Object change listings
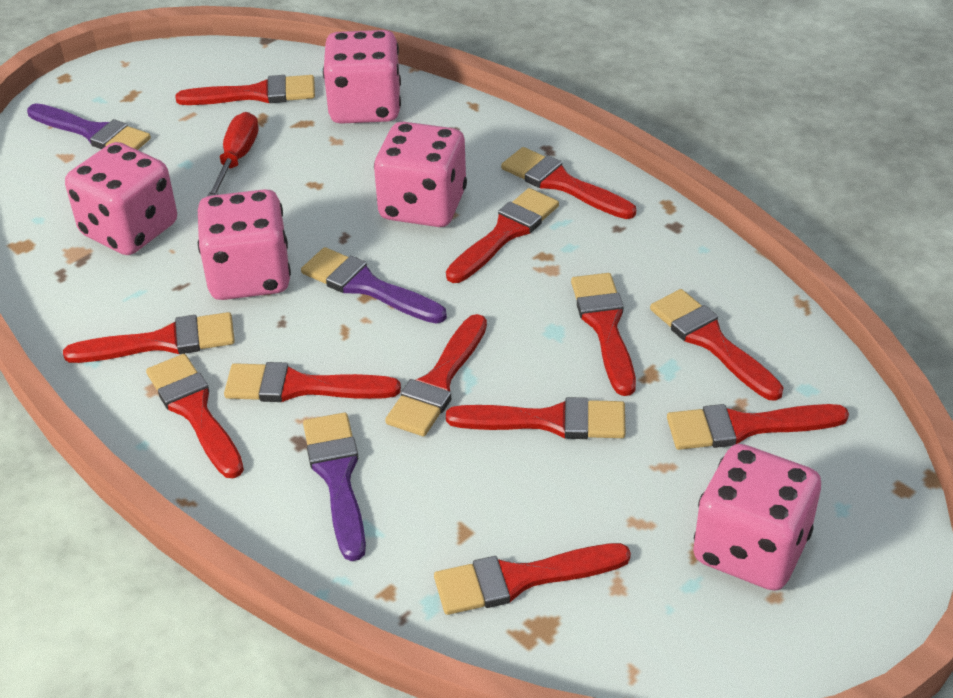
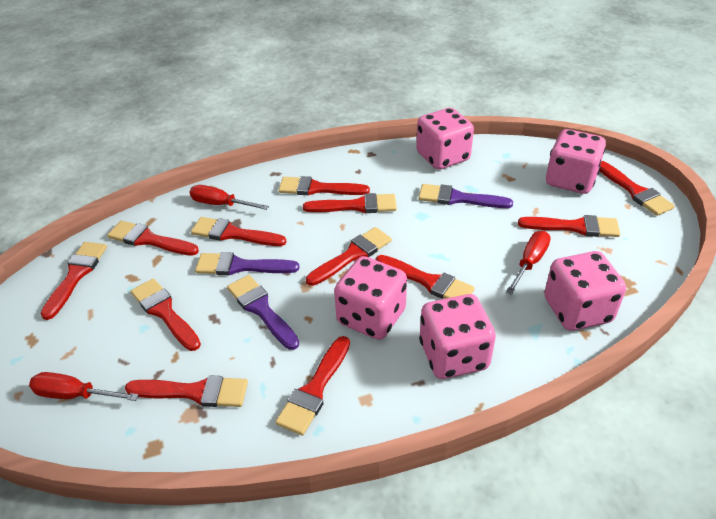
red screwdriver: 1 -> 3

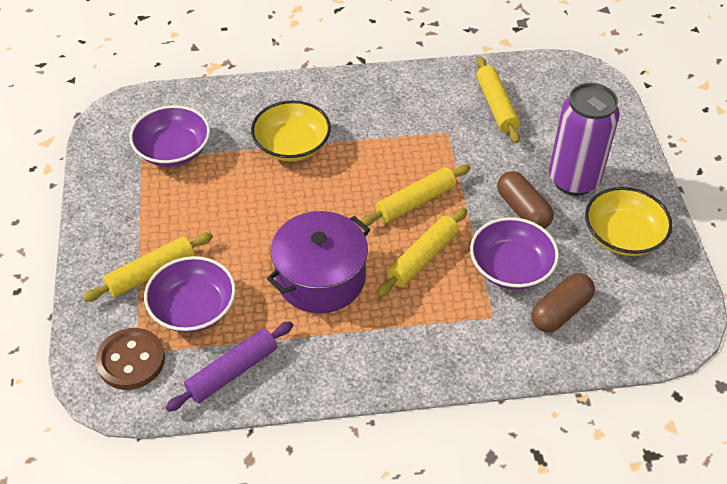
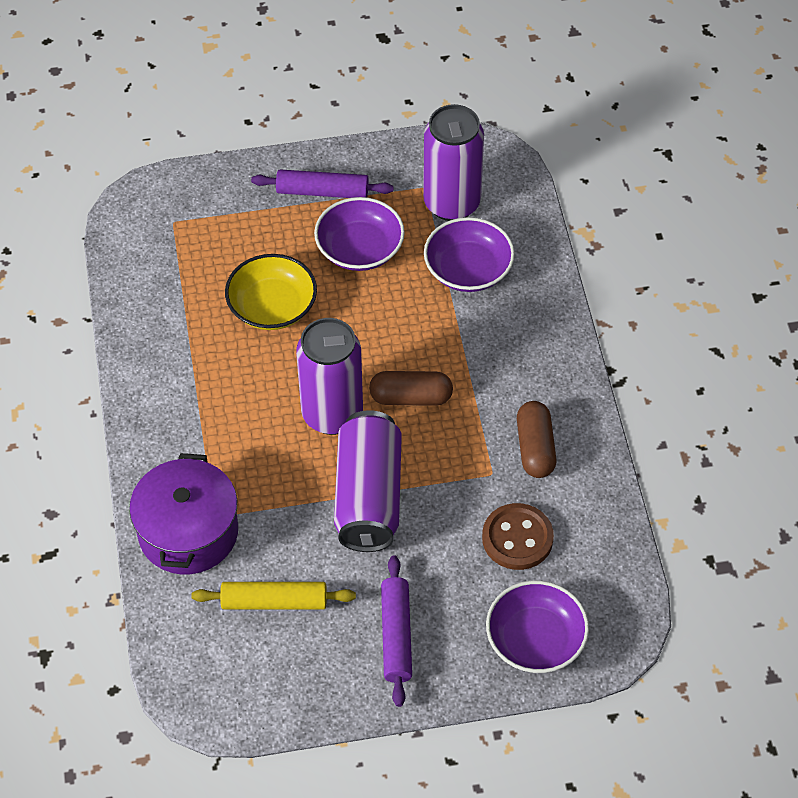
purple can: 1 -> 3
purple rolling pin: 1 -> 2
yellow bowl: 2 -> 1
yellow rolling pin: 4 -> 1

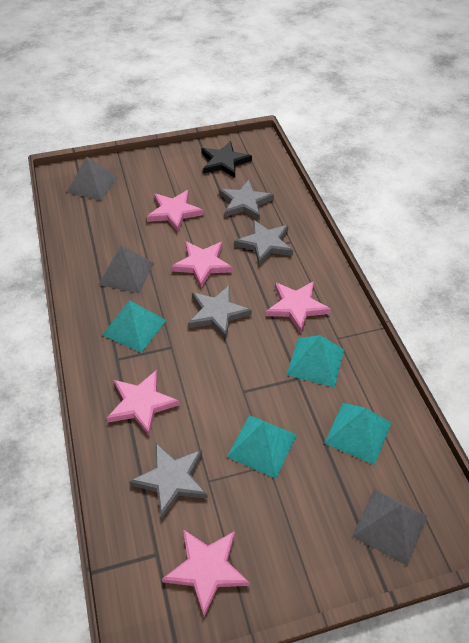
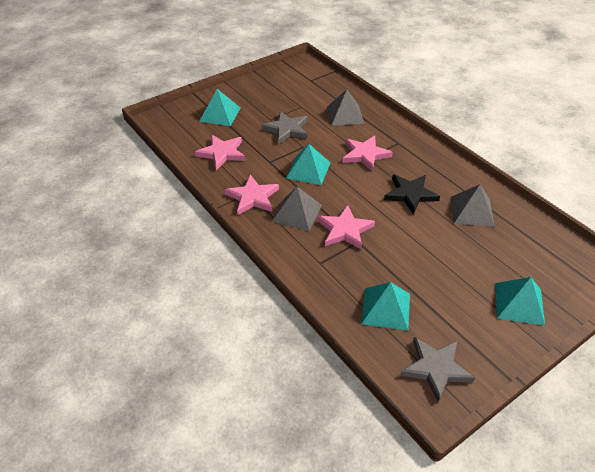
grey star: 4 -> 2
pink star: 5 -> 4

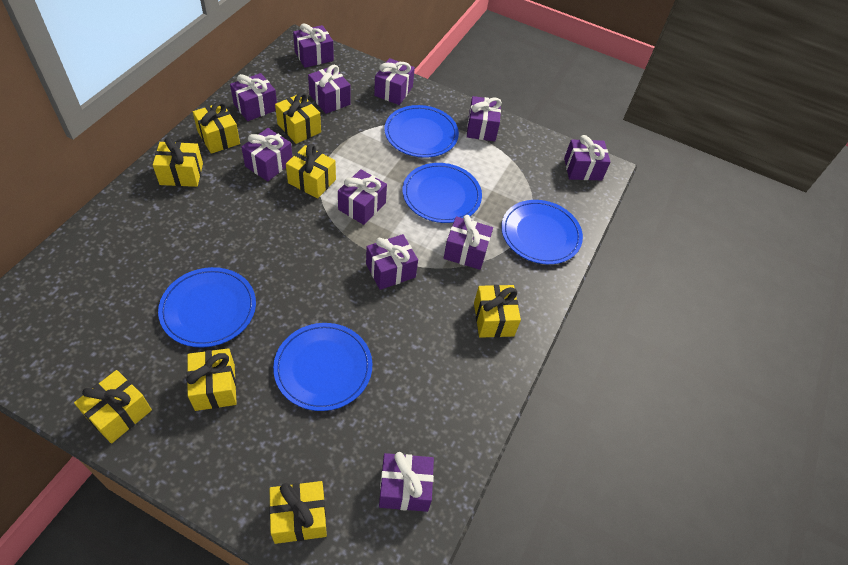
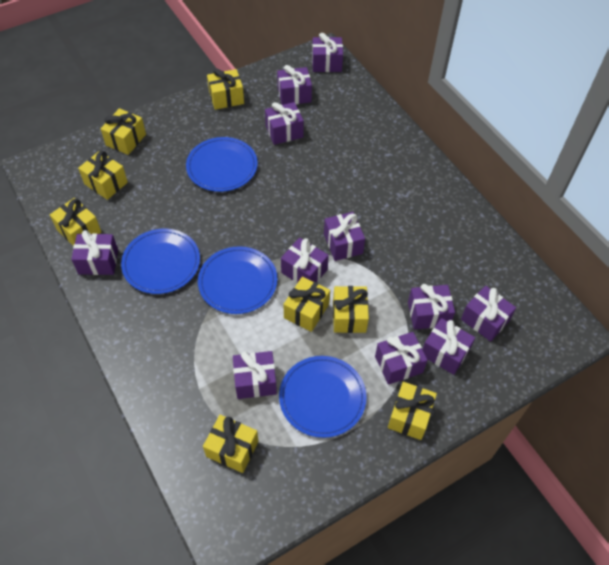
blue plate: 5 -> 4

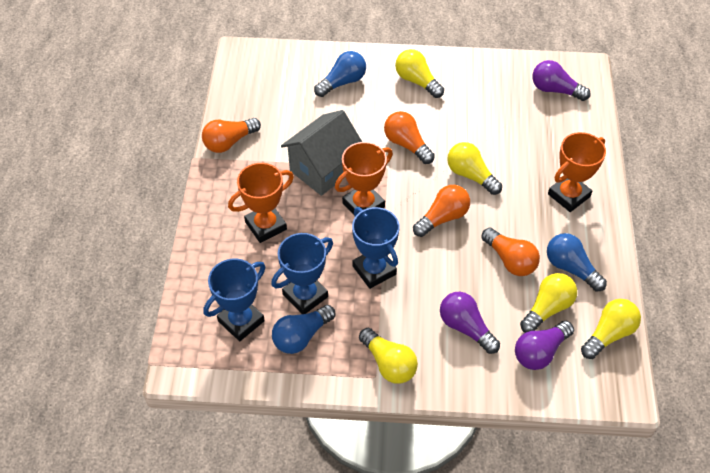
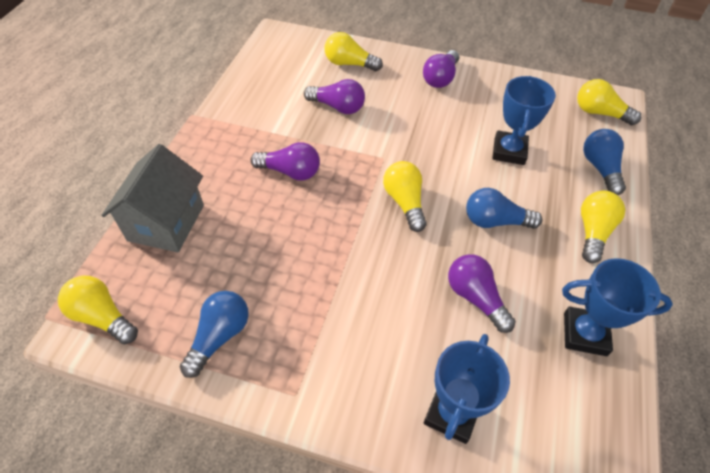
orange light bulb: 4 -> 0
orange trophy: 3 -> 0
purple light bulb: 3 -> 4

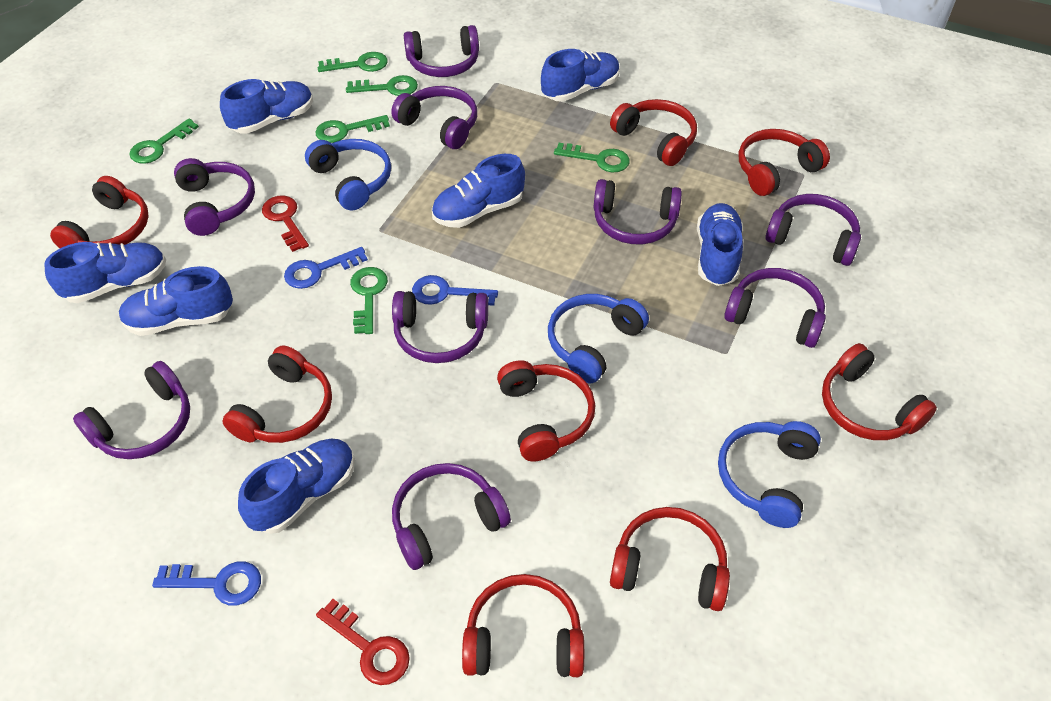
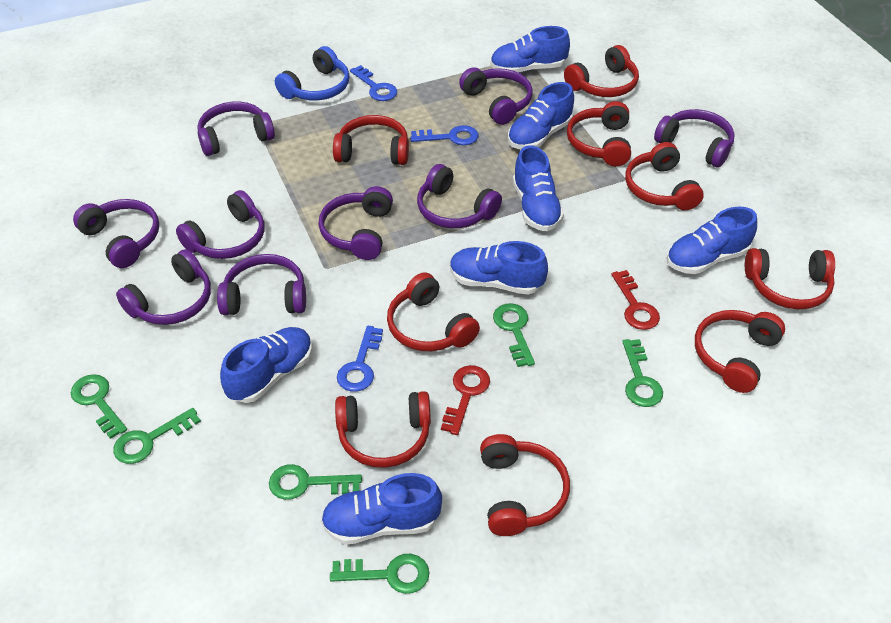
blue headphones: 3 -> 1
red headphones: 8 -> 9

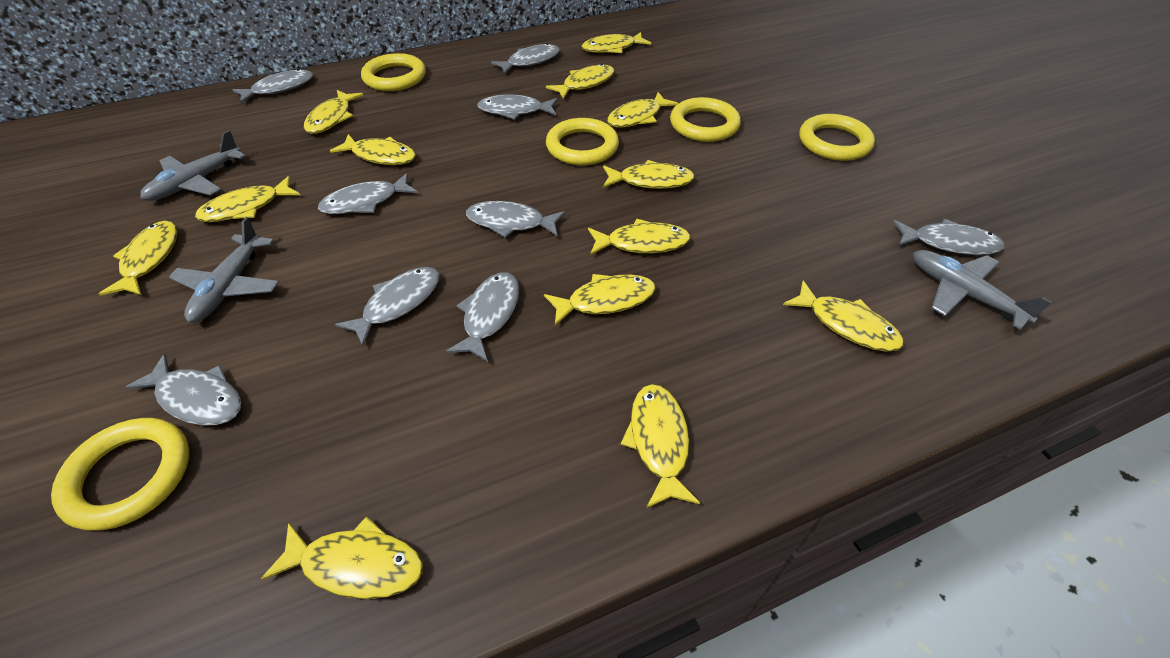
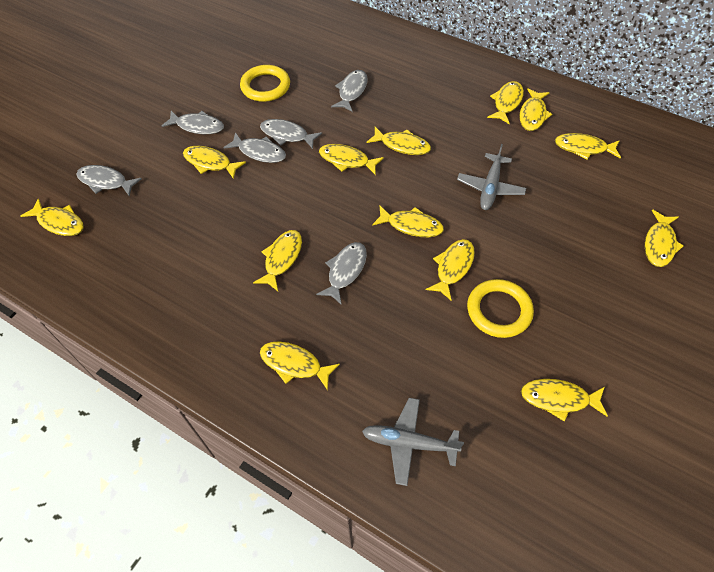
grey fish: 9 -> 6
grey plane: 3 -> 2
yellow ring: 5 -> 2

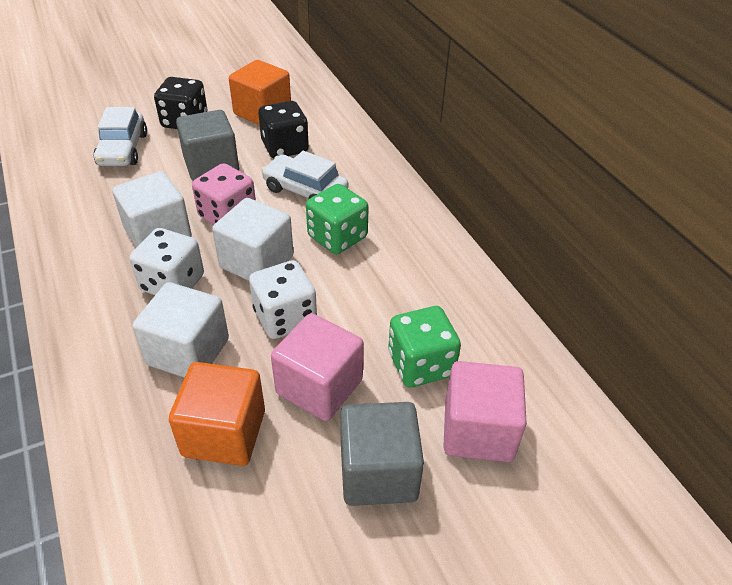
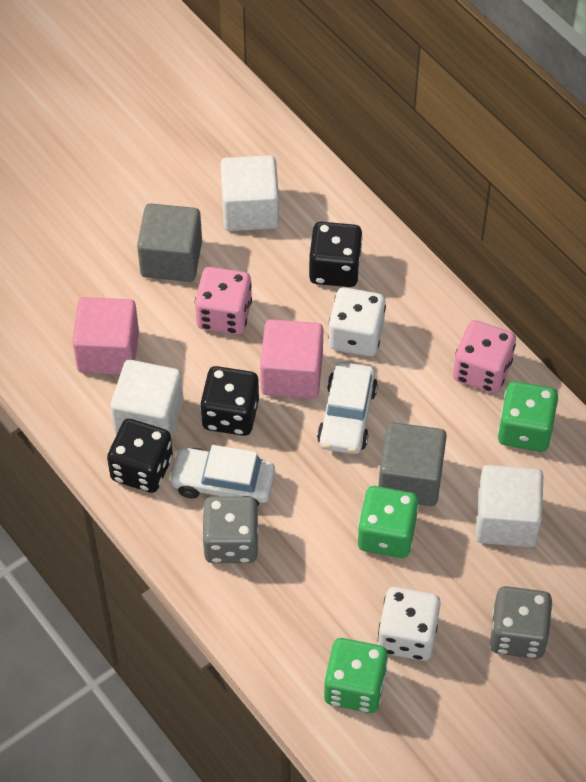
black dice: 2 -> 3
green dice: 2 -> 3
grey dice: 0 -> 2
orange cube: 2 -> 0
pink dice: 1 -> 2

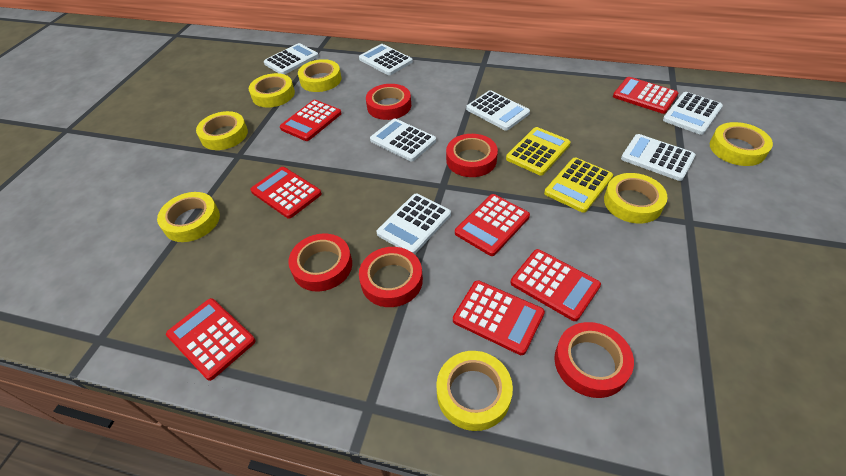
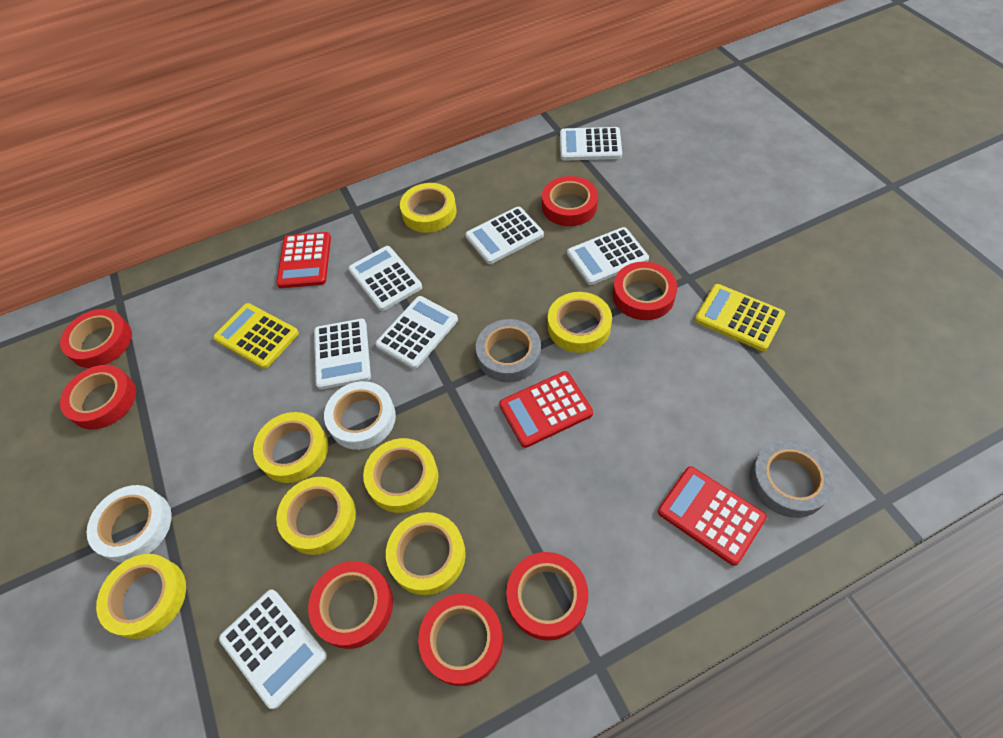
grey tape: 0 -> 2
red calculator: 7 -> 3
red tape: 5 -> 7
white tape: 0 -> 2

> _TASK DETAILS_
Go through the entries above and copy out every line that includes the word "rolling".

> _TASK RESULT_
purple rolling pin: 1 -> 2
yellow rolling pin: 4 -> 1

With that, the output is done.